■ **Try it**
Find every line in the material below that contains the string "thinner" and copy each of those lines in full.
BEGIN
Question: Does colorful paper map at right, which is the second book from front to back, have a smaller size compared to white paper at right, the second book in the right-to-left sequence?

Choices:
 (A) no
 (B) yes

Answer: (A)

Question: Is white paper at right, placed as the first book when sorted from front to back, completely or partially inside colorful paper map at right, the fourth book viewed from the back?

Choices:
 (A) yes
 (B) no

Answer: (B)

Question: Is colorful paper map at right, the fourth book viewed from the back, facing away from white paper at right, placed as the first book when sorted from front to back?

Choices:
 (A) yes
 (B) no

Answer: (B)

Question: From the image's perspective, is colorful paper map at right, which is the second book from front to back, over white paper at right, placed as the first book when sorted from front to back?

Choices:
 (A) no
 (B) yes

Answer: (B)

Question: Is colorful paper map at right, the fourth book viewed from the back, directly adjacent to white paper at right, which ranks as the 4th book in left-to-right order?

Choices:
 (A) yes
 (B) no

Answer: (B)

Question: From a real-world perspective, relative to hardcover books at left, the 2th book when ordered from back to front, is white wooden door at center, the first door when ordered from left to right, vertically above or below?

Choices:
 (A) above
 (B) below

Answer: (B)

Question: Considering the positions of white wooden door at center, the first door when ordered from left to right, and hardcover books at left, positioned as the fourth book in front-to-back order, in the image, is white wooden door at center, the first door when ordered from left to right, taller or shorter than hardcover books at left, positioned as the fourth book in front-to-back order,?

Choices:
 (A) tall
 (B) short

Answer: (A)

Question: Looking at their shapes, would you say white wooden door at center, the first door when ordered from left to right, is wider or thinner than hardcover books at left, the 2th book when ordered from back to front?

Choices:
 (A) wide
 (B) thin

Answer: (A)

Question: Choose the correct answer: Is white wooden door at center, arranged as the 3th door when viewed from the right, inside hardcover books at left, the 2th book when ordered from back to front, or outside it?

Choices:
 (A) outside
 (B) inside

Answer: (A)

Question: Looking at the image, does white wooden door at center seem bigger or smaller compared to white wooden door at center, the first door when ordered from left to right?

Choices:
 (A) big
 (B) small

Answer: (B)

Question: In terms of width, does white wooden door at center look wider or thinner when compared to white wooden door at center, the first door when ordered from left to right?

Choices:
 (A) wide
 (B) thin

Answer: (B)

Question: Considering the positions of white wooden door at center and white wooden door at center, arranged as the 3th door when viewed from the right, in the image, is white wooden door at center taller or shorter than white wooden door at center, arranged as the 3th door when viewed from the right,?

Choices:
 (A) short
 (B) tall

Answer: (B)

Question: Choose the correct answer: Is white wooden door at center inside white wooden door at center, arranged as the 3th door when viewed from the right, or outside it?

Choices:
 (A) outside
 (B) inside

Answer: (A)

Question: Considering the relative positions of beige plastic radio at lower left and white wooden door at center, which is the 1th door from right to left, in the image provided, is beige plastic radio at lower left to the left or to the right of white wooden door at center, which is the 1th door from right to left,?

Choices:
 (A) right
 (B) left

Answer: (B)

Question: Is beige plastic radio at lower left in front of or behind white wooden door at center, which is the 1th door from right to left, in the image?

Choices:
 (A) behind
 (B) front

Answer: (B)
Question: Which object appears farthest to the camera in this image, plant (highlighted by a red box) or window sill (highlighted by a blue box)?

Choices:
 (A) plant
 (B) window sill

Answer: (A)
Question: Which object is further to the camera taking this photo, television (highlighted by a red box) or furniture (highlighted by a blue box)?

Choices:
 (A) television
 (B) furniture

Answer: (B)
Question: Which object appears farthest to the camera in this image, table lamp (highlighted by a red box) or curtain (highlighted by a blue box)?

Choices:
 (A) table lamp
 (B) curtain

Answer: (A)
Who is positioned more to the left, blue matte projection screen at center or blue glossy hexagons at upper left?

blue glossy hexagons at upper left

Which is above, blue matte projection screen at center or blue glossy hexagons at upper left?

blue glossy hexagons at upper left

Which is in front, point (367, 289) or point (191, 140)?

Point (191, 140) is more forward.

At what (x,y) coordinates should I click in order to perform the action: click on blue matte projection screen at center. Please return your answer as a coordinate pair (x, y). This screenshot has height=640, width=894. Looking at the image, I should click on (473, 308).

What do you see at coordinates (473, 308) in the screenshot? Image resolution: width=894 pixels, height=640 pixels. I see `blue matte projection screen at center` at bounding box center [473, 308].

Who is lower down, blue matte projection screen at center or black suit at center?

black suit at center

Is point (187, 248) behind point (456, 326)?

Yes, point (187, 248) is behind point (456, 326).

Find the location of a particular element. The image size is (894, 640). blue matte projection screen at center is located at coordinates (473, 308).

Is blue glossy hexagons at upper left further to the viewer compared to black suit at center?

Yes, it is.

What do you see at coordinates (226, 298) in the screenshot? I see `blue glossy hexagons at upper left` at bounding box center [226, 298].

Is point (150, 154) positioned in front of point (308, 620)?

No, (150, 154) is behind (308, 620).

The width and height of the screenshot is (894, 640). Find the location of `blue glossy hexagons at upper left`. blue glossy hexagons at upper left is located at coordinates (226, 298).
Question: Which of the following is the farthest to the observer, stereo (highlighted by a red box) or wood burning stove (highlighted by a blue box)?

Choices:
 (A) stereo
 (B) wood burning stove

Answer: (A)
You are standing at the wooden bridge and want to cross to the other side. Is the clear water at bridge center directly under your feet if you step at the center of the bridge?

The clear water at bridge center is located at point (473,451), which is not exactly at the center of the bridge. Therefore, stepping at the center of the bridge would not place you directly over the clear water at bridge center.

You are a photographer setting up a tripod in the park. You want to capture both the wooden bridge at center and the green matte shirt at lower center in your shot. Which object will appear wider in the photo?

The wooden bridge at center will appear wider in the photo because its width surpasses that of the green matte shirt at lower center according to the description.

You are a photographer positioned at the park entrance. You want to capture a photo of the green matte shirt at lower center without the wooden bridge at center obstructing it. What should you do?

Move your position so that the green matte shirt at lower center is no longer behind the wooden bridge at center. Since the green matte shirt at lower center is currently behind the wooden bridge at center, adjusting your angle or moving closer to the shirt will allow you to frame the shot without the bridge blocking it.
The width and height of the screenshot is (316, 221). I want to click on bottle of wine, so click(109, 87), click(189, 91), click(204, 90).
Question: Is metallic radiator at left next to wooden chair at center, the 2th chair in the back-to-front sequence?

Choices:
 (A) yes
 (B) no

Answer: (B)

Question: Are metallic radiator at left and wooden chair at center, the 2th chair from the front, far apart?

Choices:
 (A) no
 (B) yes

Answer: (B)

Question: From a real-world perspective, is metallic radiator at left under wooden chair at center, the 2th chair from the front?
END
■ **Your response**
Question: Looking at their shapes, would you say white wooden door at center, the first door when ordered from left to right, is wider or thinner than hardcover books at left, the 2th book when ordered from back to front?
Question: In terms of width, does white wooden door at center look wider or thinner when compared to white wooden door at center, the first door when ordered from left to right?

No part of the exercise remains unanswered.